An exact transcription of all the data is required, with every image removed.
Content starts
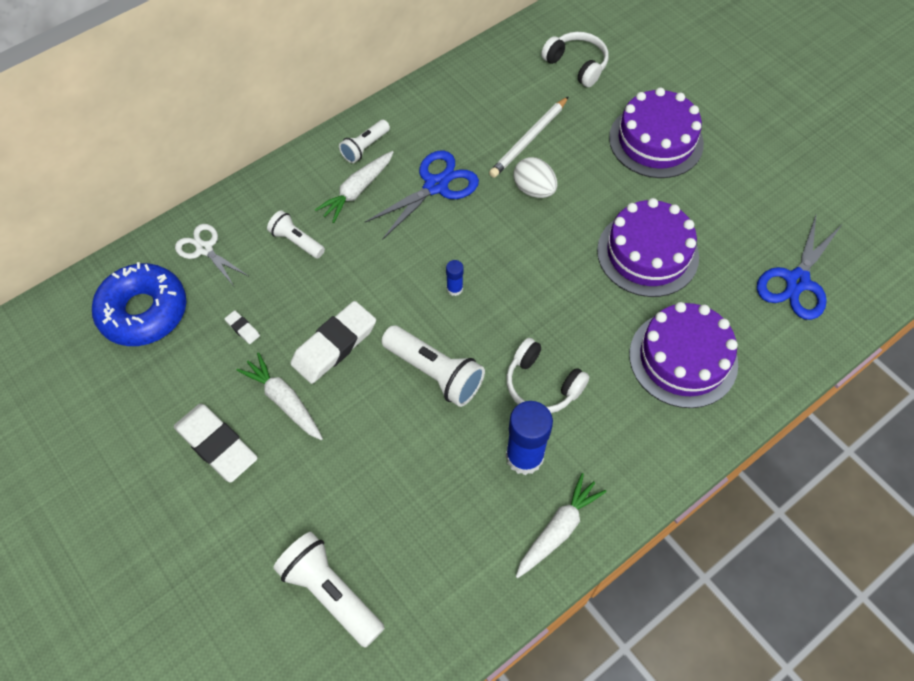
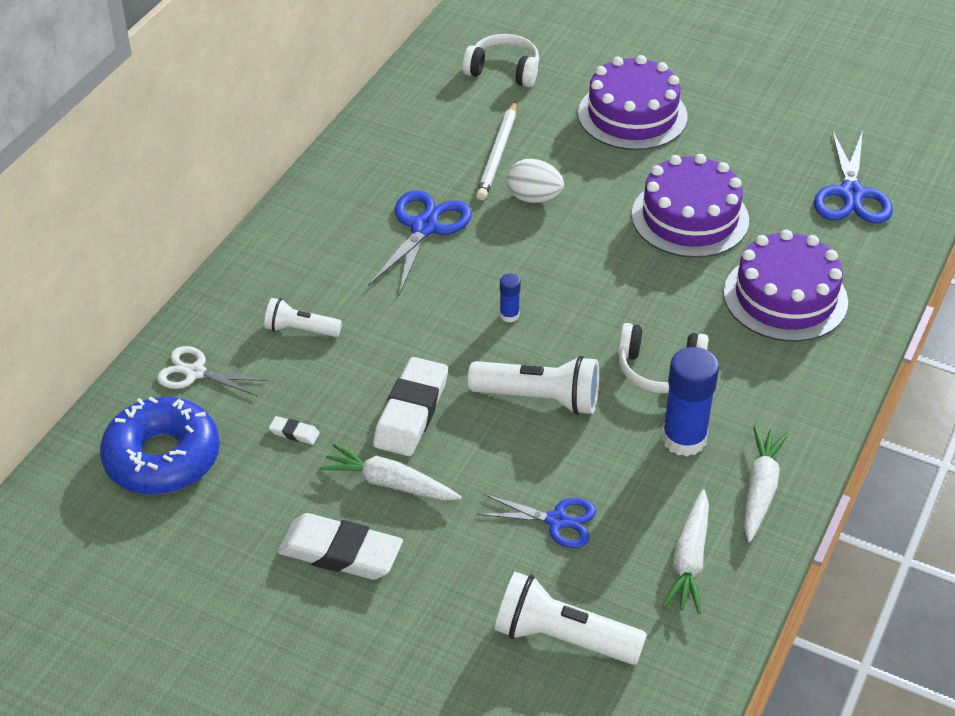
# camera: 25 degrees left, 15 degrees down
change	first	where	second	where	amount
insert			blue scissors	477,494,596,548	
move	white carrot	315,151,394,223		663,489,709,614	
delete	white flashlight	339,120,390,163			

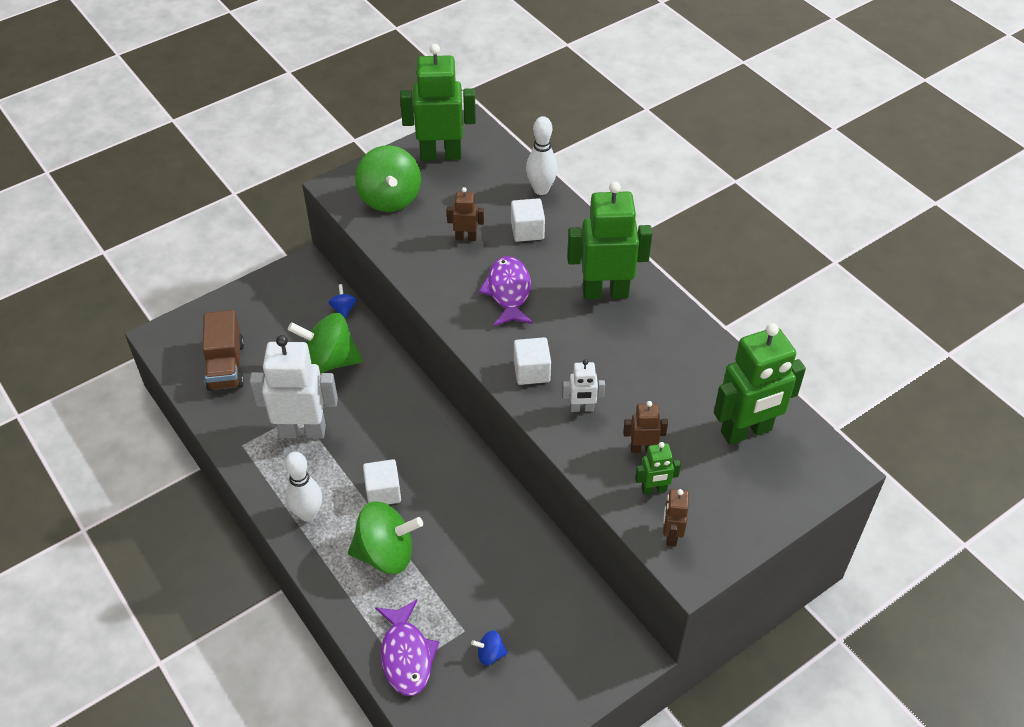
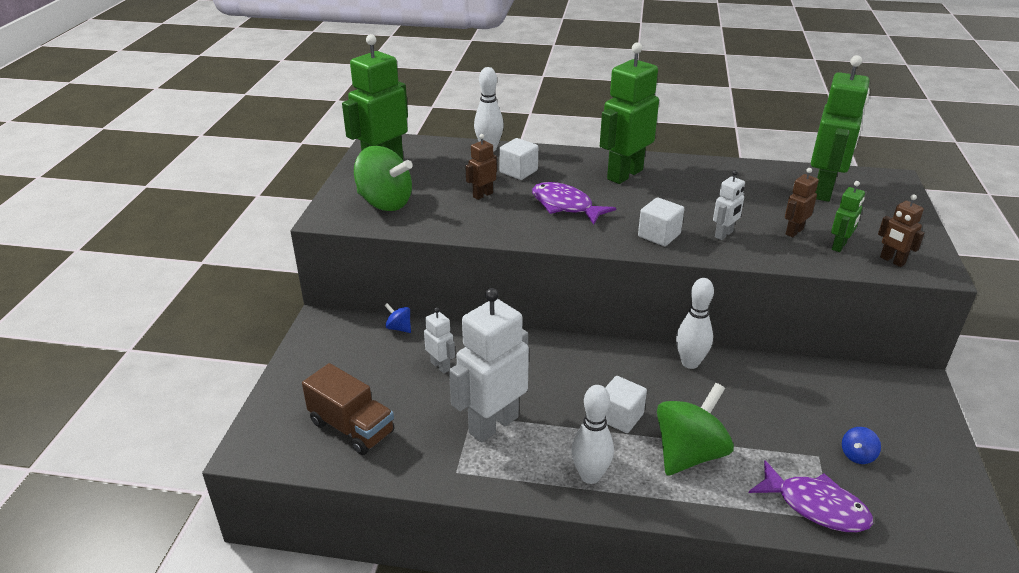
# camera: 45 degrees left, 15 degrees down
change	first	where	second	where	amount
replace	green spinning top	288,313,362,373	white robot	424,307,455,374	
insert			white bowling pin	676,278,714,369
Content ends
- Response below:
# camera: 25 degrees left, 15 degrees down
change	first	where	second	where	amount
insert			blue scissors	477,494,596,548	
move	white carrot	315,151,394,223		663,489,709,614	
delete	white flashlight	339,120,390,163			

# camera: 45 degrees left, 15 degrees down
change	first	where	second	where	amount
replace	green spinning top	288,313,362,373	white robot	424,307,455,374	
insert			white bowling pin	676,278,714,369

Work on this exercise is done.